WHAT THIS TASK INVOLVES —
Reproduce the full listing as it stands. Images do not belong in the copy.
Segment Start: RECORDS SUPPLIED
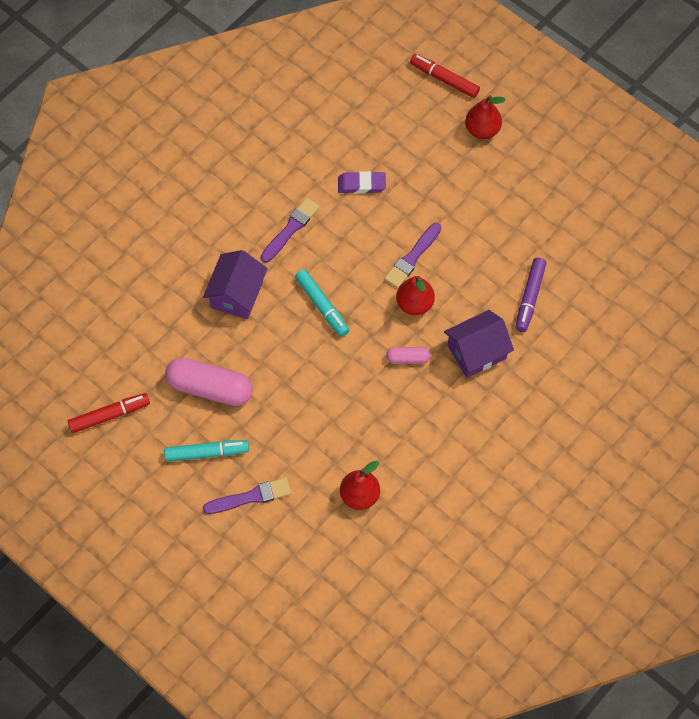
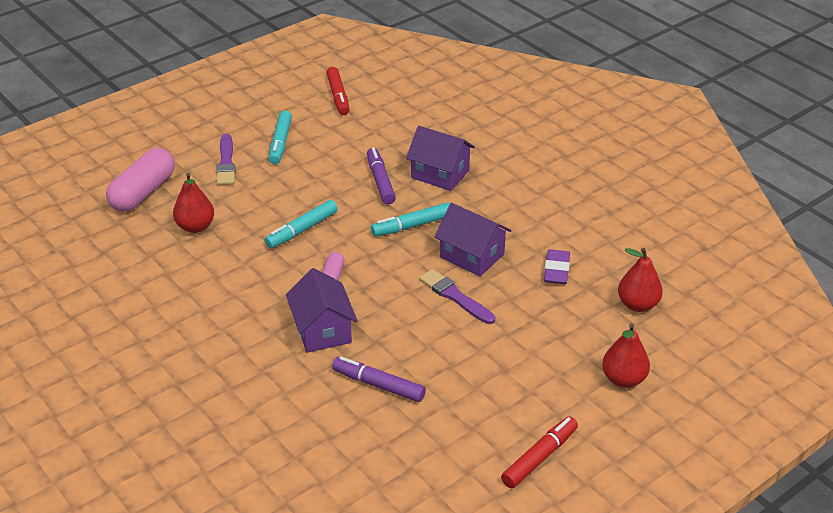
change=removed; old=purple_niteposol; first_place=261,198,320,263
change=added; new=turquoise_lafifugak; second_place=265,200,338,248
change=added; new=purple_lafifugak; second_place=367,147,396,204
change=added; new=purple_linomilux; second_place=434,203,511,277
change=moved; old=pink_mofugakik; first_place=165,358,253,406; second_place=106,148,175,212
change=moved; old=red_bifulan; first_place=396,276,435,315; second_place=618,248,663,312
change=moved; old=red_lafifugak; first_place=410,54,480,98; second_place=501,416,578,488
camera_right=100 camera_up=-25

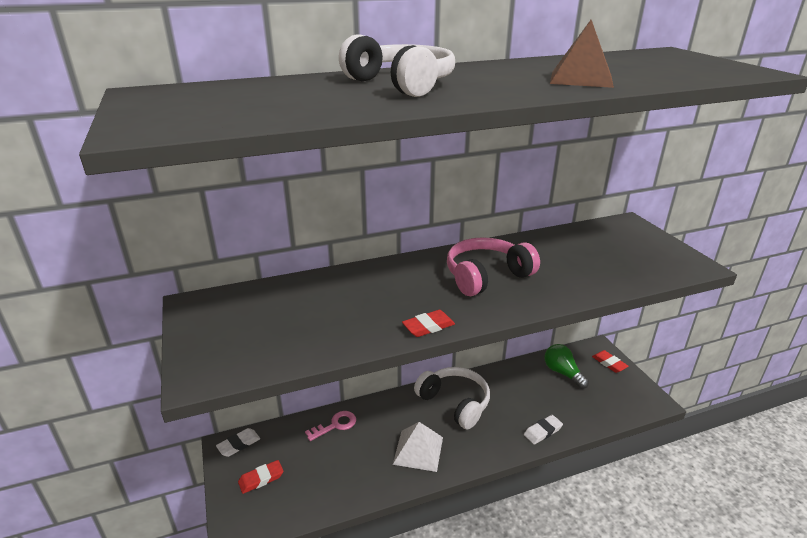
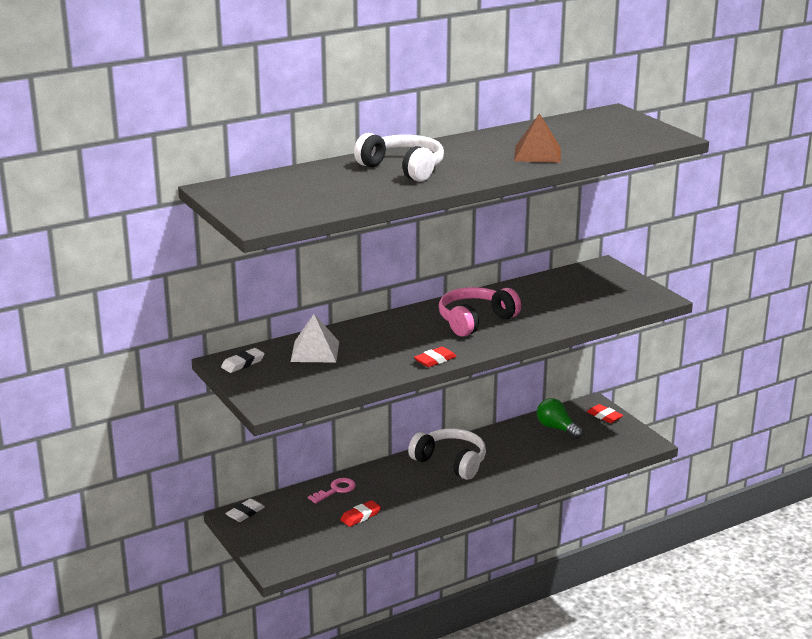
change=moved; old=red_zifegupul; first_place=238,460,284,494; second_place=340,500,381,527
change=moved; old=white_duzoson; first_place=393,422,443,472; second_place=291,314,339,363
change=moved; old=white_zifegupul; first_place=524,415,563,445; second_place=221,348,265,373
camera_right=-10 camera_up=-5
Segment End: RECORDS SUPPLIED
WRITTEN REPLY —
change=removed; old=purple_niteposol; first_place=261,198,320,263
change=added; new=turquoise_lafifugak; second_place=265,200,338,248
change=added; new=purple_lafifugak; second_place=367,147,396,204
change=added; new=purple_linomilux; second_place=434,203,511,277
change=moved; old=pink_mofugakik; first_place=165,358,253,406; second_place=106,148,175,212
change=moved; old=red_bifulan; first_place=396,276,435,315; second_place=618,248,663,312
change=moved; old=red_lafifugak; first_place=410,54,480,98; second_place=501,416,578,488
camera_right=100 camera_up=-25

change=moved; old=red_zifegupul; first_place=238,460,284,494; second_place=340,500,381,527
change=moved; old=white_duzoson; first_place=393,422,443,472; second_place=291,314,339,363
change=moved; old=white_zifegupul; first_place=524,415,563,445; second_place=221,348,265,373
camera_right=-10 camera_up=-5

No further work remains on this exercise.